(Beginning of EXTRACTED RECORDS)

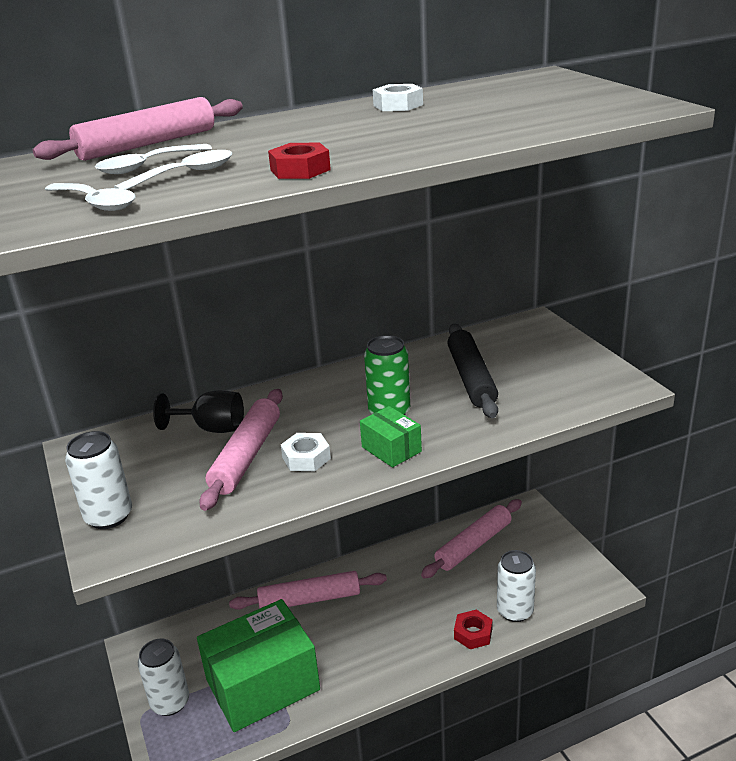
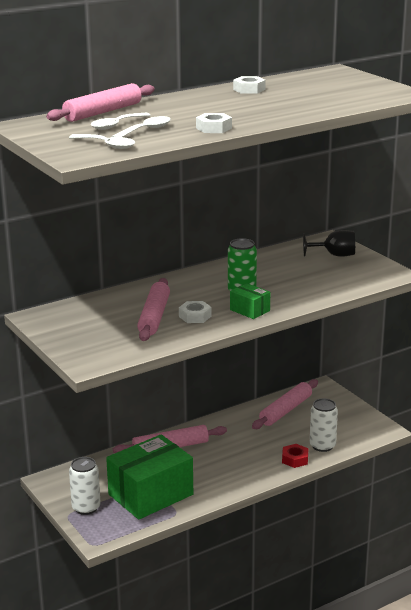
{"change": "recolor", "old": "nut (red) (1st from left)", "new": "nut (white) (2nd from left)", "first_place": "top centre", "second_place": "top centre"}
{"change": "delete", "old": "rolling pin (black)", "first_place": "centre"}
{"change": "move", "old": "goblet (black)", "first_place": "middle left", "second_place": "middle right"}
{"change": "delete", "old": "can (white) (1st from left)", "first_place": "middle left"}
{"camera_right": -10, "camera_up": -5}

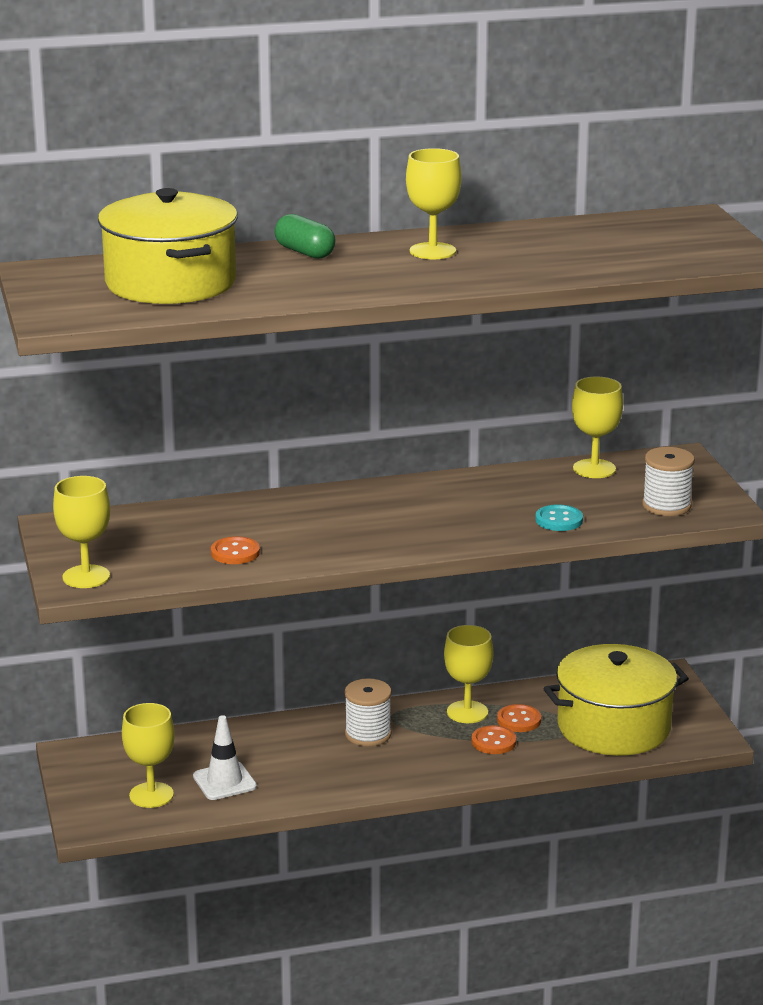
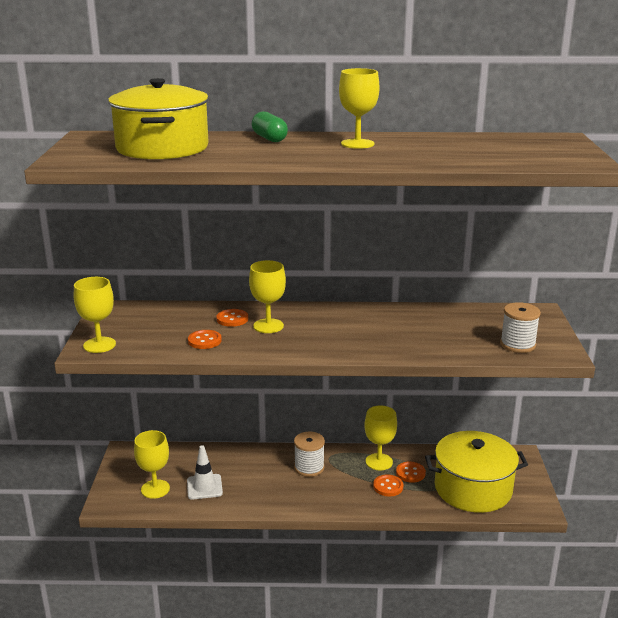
{"change": "move", "old": "goblet (yellow) (5th from left in the first image)", "new": "goblet (yellow) (3rd from left)", "first_place": "middle right", "second_place": "centre"}
{"change": "delete", "old": "button (turquoise)", "first_place": "middle right"}
{"change": "insert", "new": "button (orange) (2nd from left)", "second_place": "centre"}
{"camera_right": 15, "camera_up": 0}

(End of EXTRACTED RECORDS)

[PROBLEM TO SOLVE]
Hand back the data above exactly, leaving out all pictures.

[RESPONSE BOX]
{"change": "recolor", "old": "nut (red) (1st from left)", "new": "nut (white) (2nd from left)", "first_place": "top centre", "second_place": "top centre"}
{"change": "delete", "old": "rolling pin (black)", "first_place": "centre"}
{"change": "move", "old": "goblet (black)", "first_place": "middle left", "second_place": "middle right"}
{"change": "delete", "old": "can (white) (1st from left)", "first_place": "middle left"}
{"camera_right": -10, "camera_up": -5}

{"change": "move", "old": "goblet (yellow) (5th from left in the first image)", "new": "goblet (yellow) (3rd from left)", "first_place": "middle right", "second_place": "centre"}
{"change": "delete", "old": "button (turquoise)", "first_place": "middle right"}
{"change": "insert", "new": "button (orange) (2nd from left)", "second_place": "centre"}
{"camera_right": 15, "camera_up": 0}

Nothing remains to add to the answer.